DIRECTIONS
Note the line where "blue candle [305,201,332,279]" appears in the data below; write it out exactly, along with every line that comes after it to the end.

(SUPPLIED MATERIAL begins)

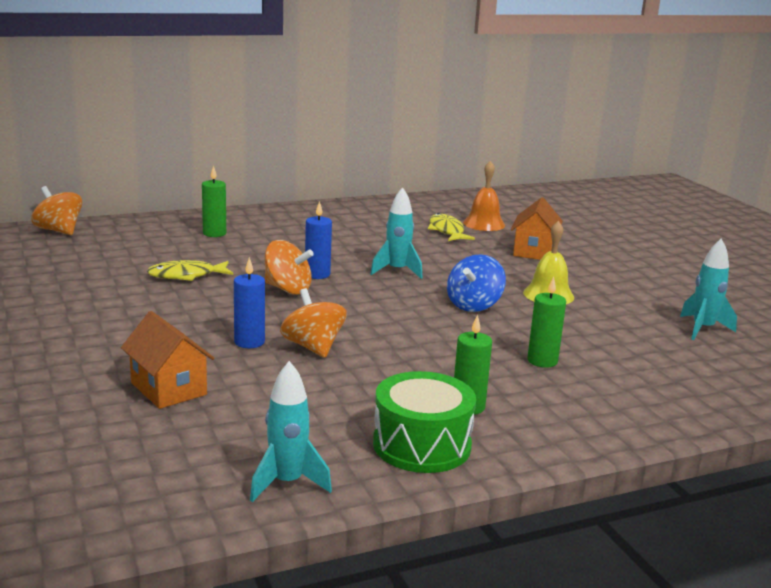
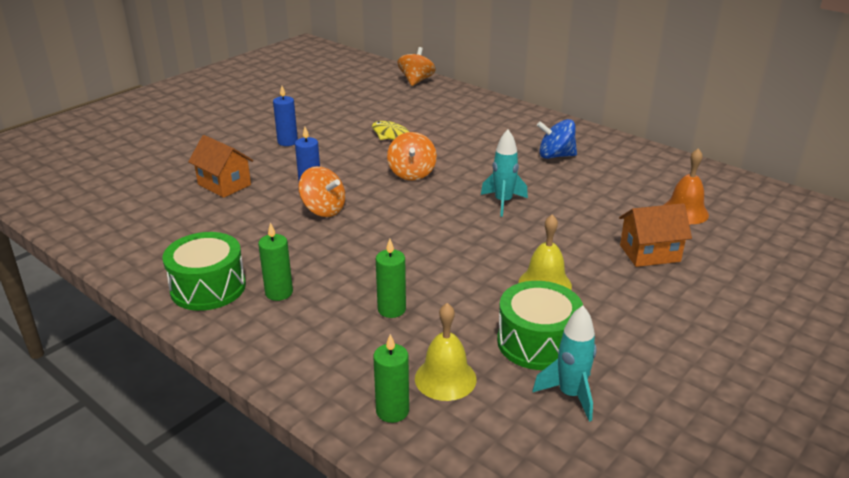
camera: 65 degrees right, 10 degrees up
orange house [121,311,215,409] -> orange house turned 75 degrees counterclockwise [188,135,253,198]
green candle [202,166,226,237] -> green candle moved to [373,334,409,423]
turquoise rocket [250,361,332,502] -> none
orange spinning top [280,288,347,358] -> orange spinning top turned 90 degrees clockwise [298,166,345,217]
blue candle [305,201,332,279] -> blue candle moved to [273,86,298,146]
yellow fish [428,213,475,241] -> none
blue spinning top [447,254,506,312] -> blue spinning top moved to [537,119,577,159]
none -> yellow bell [415,303,477,401]
none -> green drum [497,281,583,370]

(SUPPLIED MATERIAL ends)

TASK SOLUTION
blue candle [305,201,332,279] -> blue candle moved to [273,86,298,146]
yellow fish [428,213,475,241] -> none
blue spinning top [447,254,506,312] -> blue spinning top moved to [537,119,577,159]
none -> yellow bell [415,303,477,401]
none -> green drum [497,281,583,370]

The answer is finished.